== EXERCISE MATERIAL ==
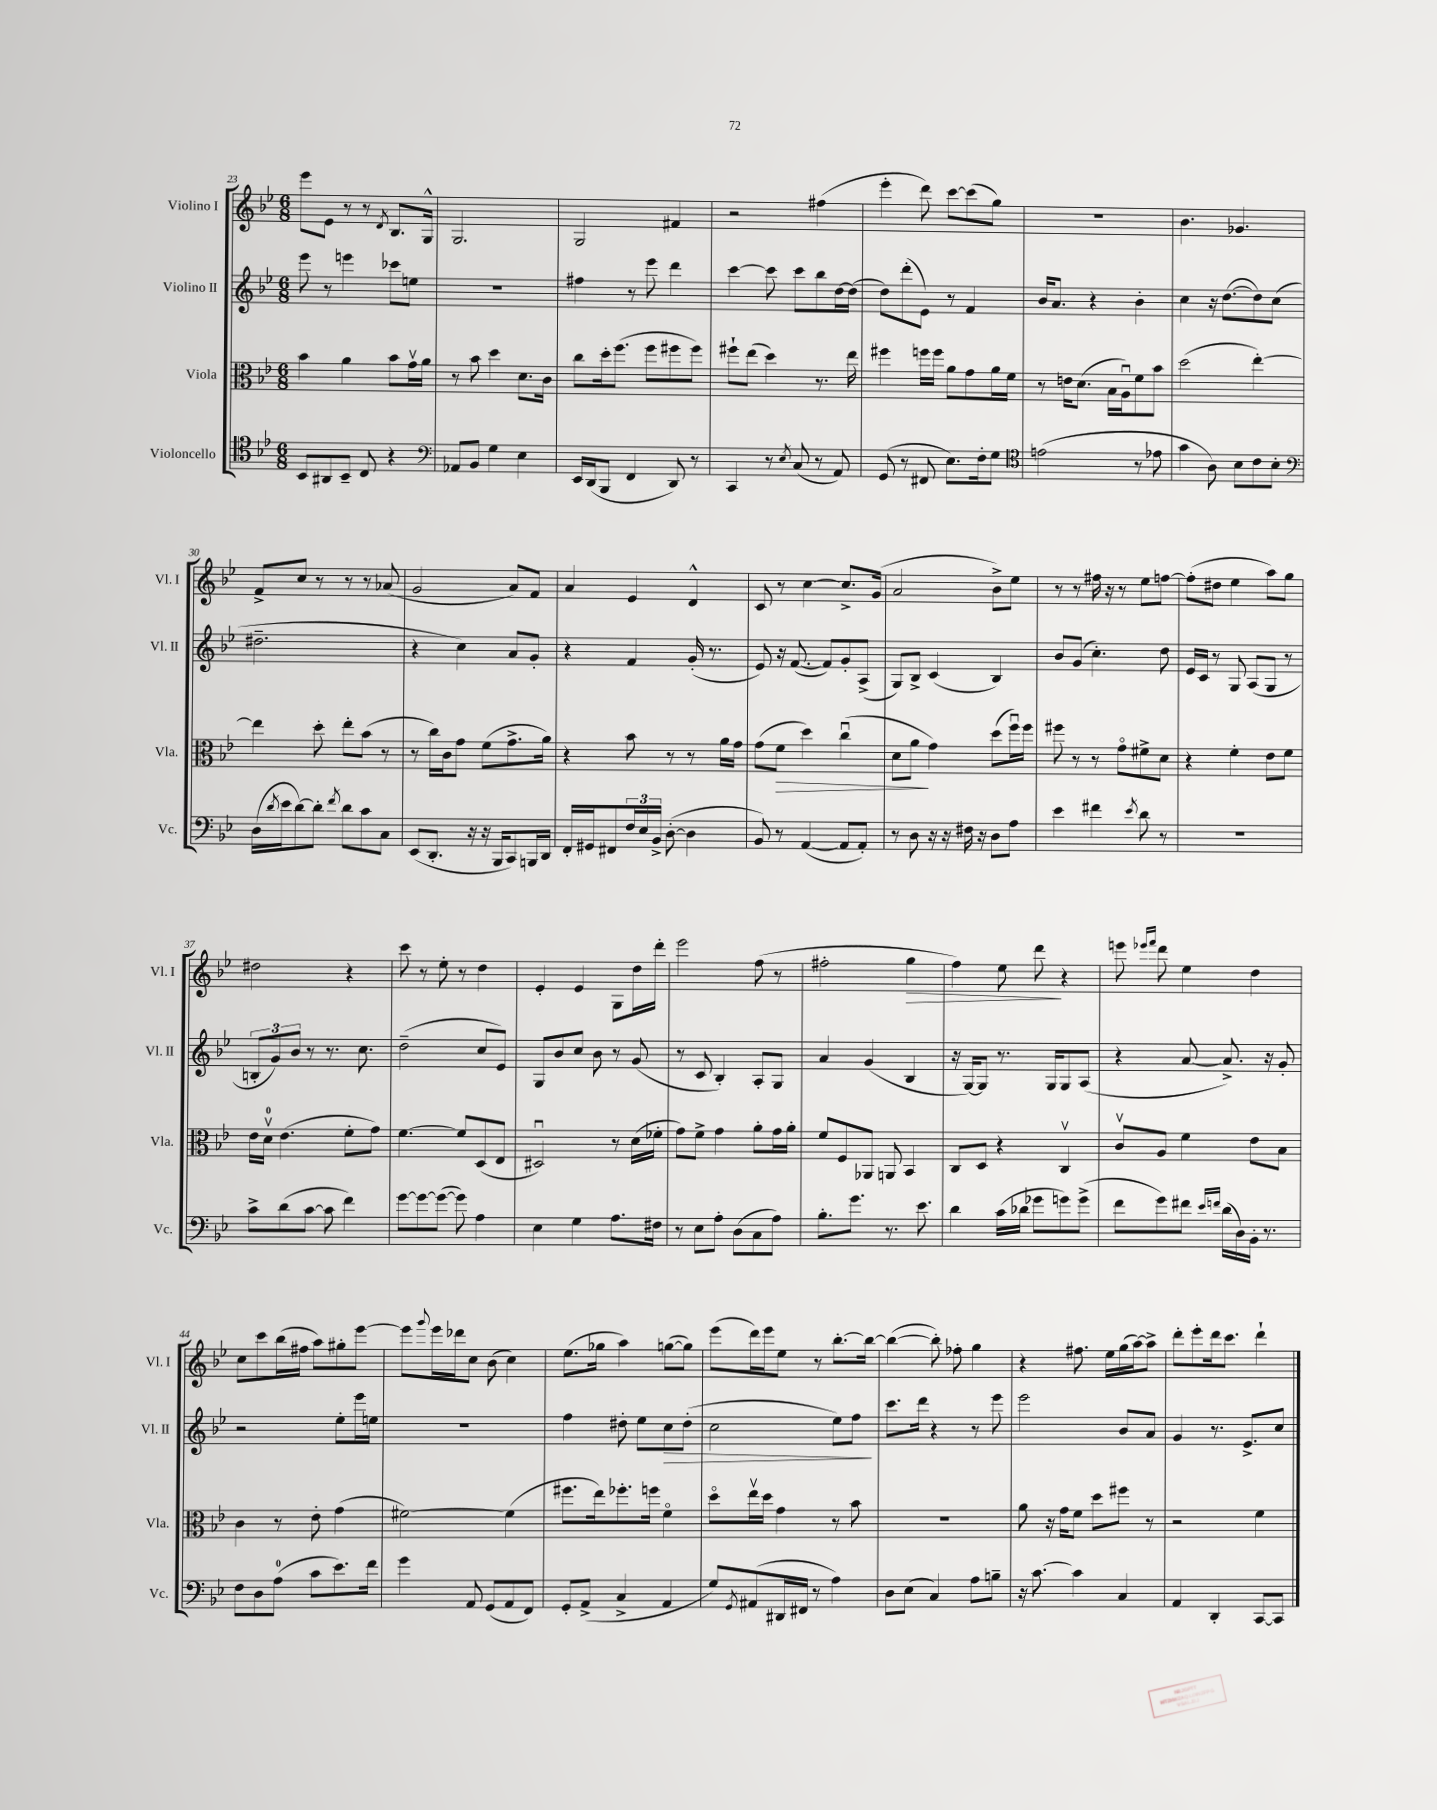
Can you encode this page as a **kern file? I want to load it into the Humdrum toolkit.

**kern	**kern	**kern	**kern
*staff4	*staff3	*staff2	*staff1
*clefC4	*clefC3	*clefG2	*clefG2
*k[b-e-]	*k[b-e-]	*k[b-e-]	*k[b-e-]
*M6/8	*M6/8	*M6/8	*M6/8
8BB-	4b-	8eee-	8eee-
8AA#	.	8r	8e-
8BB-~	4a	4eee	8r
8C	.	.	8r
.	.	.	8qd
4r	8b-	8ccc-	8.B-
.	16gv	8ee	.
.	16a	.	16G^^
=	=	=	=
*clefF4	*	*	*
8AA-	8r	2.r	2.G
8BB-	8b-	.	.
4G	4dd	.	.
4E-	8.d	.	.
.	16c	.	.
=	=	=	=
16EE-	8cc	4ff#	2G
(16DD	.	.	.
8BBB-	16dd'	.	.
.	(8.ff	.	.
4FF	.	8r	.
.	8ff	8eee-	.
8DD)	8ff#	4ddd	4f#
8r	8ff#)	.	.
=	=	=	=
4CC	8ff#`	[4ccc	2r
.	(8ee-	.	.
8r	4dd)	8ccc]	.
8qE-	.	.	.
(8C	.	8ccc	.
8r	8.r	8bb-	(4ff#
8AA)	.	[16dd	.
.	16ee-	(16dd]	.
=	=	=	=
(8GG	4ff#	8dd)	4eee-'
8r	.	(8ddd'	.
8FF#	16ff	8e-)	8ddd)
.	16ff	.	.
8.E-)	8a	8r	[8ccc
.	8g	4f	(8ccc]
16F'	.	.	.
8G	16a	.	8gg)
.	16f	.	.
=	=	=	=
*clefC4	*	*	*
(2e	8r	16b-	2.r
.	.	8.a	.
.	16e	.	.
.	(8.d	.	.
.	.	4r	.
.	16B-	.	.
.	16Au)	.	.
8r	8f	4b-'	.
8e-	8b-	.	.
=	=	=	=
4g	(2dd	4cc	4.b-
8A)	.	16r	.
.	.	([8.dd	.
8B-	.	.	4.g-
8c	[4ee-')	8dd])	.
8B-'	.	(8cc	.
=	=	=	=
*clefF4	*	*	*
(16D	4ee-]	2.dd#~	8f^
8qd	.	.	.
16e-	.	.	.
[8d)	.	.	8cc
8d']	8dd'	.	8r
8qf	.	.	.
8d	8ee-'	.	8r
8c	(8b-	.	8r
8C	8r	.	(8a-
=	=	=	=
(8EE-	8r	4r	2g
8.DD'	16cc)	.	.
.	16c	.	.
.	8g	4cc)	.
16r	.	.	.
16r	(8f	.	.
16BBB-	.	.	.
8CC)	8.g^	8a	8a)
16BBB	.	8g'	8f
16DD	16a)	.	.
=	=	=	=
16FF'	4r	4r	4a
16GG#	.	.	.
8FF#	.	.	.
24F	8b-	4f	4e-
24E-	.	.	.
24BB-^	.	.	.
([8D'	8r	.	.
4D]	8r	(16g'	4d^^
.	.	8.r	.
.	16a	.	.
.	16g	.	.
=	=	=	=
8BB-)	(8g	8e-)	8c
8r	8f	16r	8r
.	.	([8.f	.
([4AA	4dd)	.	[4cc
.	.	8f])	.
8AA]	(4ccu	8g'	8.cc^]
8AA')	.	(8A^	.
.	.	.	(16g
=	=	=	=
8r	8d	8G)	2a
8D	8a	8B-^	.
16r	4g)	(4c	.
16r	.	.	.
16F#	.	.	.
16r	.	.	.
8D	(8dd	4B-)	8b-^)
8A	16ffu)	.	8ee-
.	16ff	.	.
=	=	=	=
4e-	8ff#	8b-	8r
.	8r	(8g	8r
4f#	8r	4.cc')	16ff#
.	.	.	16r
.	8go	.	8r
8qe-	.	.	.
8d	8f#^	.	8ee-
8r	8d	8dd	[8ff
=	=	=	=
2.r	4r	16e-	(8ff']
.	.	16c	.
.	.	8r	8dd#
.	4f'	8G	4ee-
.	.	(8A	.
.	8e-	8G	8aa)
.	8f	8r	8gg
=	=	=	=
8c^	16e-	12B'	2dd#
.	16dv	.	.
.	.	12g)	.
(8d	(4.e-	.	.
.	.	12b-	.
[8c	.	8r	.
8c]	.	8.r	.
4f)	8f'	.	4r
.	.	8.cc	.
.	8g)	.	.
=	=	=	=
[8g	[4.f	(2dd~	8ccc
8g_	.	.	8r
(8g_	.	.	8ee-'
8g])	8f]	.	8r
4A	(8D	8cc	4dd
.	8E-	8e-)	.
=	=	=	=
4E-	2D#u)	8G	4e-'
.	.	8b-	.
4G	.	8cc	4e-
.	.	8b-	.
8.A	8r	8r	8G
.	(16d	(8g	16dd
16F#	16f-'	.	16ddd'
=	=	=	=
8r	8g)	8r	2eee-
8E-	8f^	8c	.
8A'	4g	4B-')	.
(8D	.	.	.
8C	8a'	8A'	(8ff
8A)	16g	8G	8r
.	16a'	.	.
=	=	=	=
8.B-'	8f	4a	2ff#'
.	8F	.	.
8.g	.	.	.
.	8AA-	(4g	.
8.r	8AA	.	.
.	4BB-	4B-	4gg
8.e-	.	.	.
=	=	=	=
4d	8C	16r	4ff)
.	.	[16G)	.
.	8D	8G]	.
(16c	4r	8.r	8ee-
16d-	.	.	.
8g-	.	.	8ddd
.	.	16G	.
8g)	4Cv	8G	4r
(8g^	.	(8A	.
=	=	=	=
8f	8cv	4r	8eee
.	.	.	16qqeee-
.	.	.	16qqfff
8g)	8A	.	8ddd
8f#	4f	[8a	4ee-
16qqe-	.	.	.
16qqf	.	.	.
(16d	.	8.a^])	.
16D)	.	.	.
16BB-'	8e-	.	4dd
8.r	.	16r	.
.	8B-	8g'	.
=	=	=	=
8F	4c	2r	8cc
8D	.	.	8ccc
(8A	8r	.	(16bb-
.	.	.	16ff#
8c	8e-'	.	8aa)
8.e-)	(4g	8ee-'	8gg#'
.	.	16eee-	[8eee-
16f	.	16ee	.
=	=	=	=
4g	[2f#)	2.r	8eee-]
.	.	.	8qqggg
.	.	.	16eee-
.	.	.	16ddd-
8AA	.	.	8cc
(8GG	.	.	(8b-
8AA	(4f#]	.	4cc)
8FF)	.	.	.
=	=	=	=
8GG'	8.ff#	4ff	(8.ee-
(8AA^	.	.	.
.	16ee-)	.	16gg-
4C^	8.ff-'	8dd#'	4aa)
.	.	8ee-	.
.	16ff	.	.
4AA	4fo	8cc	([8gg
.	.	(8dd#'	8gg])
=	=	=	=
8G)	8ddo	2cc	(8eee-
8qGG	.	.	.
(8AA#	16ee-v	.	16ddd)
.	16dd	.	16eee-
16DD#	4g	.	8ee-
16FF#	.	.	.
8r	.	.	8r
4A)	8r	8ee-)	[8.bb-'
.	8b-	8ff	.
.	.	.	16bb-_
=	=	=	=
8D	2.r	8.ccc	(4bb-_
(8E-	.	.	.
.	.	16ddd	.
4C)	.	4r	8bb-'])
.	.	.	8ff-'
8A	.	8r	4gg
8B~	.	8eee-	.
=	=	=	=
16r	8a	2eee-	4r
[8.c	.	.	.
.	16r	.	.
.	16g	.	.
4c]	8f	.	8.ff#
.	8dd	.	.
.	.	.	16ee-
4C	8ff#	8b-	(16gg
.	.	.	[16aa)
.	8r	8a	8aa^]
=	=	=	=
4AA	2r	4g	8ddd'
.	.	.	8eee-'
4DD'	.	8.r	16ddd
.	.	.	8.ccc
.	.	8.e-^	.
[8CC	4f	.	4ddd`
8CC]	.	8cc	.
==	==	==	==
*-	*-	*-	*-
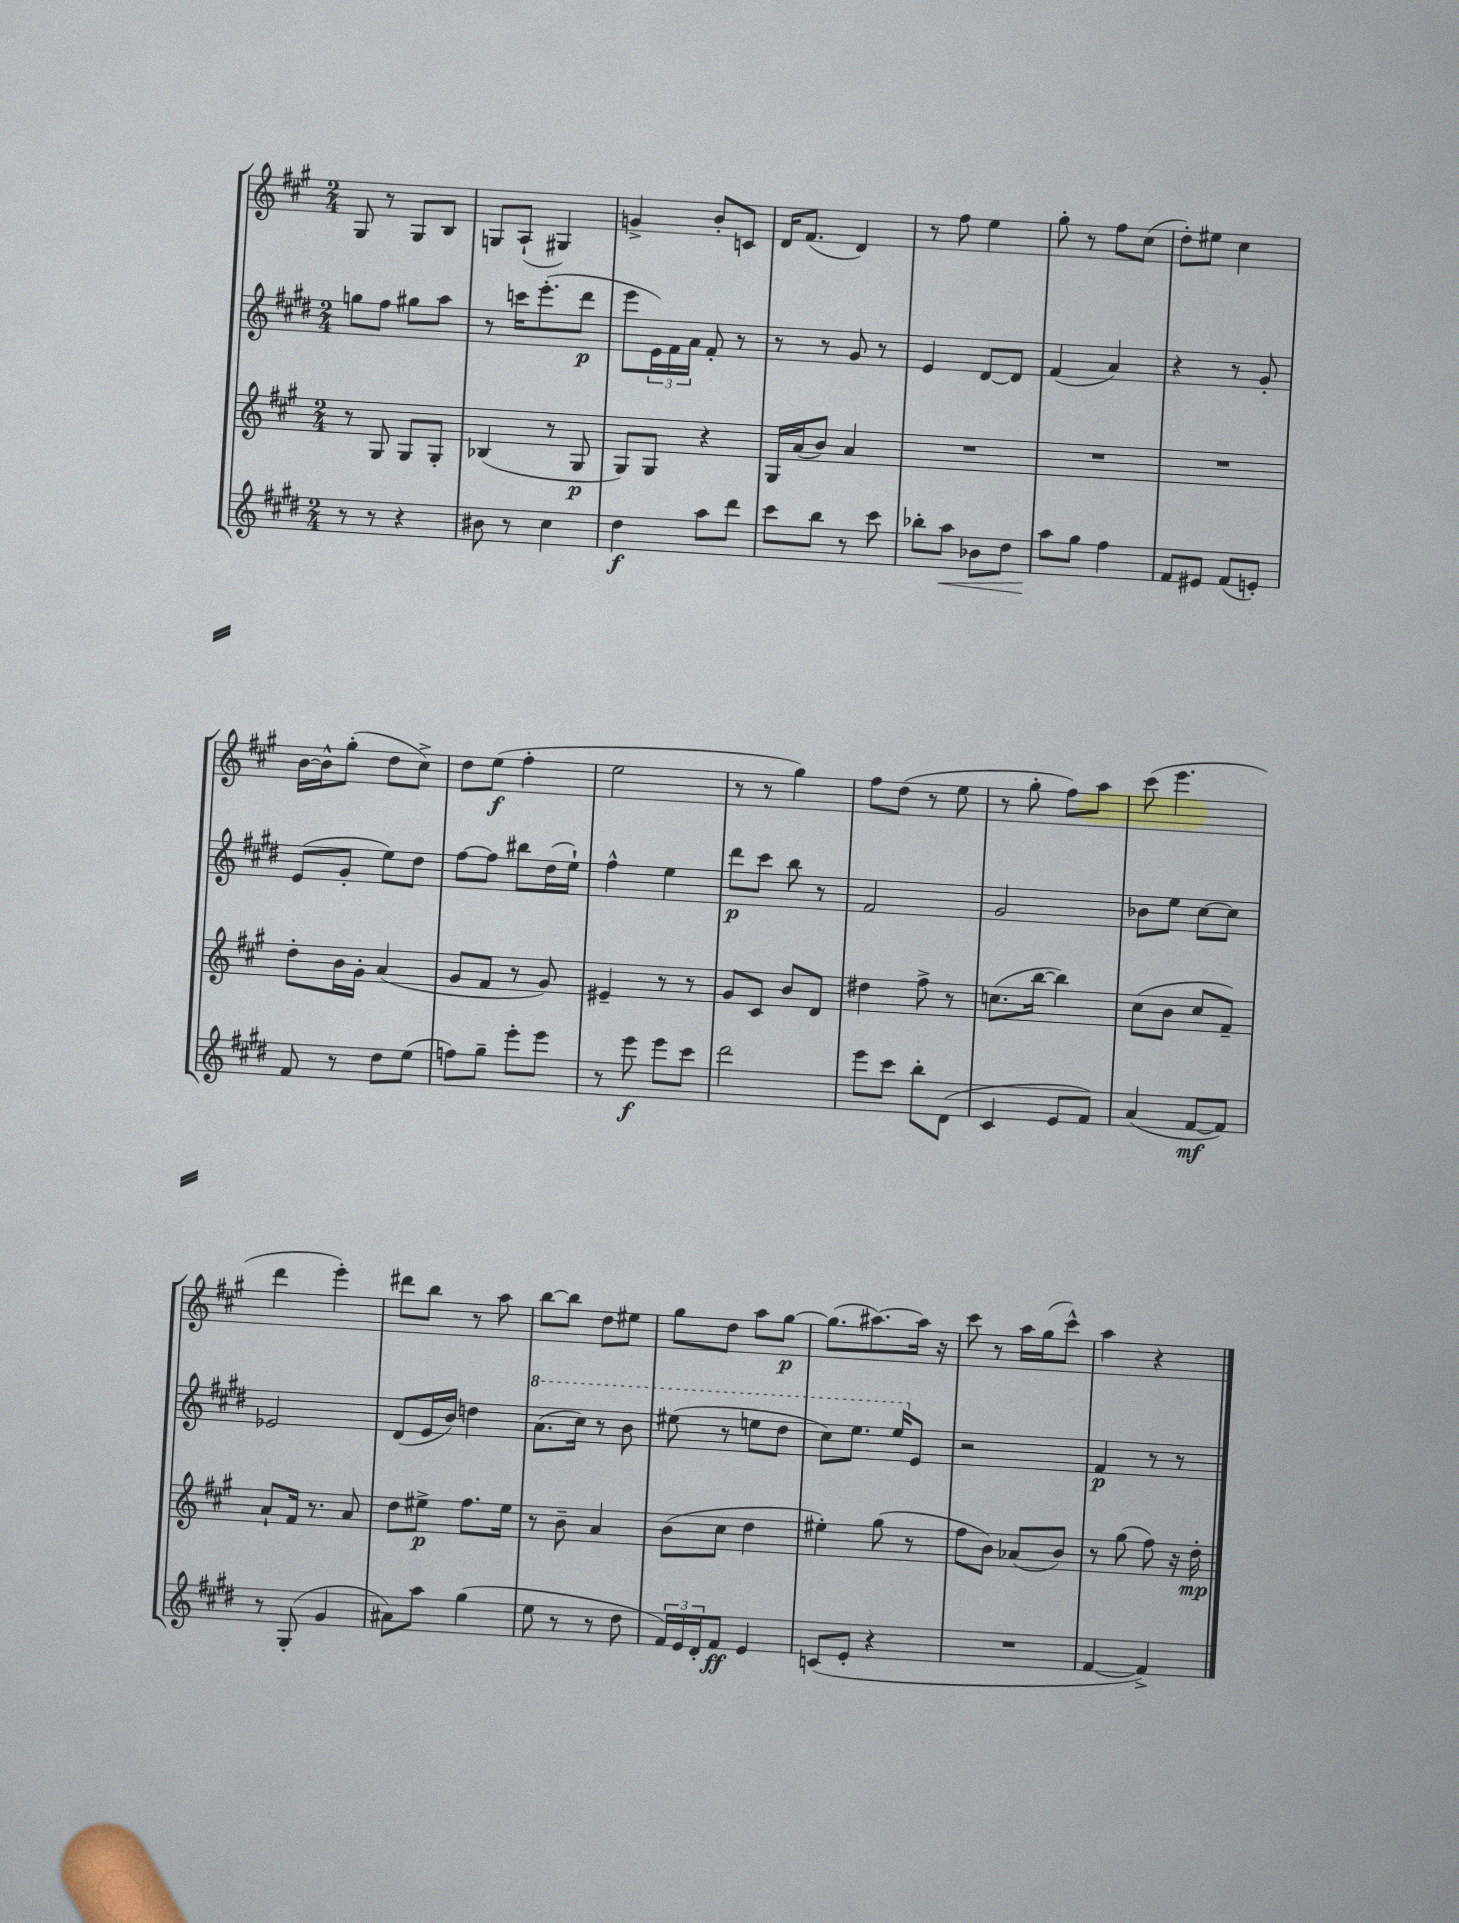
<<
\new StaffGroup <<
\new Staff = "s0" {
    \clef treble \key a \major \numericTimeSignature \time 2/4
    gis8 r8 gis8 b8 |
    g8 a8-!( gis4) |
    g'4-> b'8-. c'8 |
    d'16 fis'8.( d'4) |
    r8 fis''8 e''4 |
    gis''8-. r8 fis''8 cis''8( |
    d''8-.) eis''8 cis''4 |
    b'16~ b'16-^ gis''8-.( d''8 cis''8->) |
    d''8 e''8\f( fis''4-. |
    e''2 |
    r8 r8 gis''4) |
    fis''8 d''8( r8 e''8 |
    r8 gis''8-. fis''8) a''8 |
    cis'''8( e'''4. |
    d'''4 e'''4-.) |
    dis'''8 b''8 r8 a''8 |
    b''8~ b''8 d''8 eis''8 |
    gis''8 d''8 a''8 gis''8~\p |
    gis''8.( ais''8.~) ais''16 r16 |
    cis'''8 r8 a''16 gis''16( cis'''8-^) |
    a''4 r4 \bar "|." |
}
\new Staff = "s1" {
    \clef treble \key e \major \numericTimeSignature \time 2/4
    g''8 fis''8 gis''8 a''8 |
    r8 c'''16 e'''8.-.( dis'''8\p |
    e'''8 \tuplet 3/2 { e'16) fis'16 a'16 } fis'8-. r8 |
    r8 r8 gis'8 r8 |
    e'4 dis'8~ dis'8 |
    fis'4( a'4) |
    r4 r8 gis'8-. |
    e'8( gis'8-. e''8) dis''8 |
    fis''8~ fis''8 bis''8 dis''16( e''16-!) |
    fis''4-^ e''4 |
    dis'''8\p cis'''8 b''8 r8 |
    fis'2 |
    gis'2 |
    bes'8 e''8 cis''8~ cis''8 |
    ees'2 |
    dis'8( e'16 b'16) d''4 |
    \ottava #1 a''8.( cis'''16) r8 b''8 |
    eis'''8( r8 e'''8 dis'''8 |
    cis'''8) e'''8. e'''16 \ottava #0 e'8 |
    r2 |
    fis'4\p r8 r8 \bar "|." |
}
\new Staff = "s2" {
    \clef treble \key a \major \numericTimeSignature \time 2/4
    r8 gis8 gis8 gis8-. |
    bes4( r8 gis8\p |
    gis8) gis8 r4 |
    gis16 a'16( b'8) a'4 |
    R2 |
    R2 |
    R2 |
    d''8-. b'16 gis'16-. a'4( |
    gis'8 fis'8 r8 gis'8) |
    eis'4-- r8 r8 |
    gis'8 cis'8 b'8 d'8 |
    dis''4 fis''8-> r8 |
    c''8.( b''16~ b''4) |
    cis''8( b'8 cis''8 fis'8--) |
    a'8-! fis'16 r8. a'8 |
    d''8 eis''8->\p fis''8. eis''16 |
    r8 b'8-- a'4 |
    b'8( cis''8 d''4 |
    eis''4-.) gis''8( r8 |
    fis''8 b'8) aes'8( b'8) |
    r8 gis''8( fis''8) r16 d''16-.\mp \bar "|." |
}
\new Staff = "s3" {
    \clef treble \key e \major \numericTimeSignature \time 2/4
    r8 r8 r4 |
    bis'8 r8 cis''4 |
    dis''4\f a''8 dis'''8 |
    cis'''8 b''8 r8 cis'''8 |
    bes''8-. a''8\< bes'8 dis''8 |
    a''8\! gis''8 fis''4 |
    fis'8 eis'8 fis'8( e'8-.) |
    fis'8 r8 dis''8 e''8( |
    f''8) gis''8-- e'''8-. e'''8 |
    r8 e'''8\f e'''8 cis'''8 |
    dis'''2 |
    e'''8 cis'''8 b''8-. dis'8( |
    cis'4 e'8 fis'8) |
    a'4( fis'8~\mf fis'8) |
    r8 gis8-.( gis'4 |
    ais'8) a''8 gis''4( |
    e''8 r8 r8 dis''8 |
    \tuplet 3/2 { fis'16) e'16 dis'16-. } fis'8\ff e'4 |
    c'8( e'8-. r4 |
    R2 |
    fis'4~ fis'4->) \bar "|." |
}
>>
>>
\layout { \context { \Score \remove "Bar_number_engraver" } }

== AIM OF THE EXERCISE ==
Pull out every line in the rows above that contains the string "kern", copying each one in full.

== RESPONSE TO THIS TASK ==
Can you encode this page as a **kern file? I want to load it into the Humdrum toolkit.
**kern	**kern	**kern	**kern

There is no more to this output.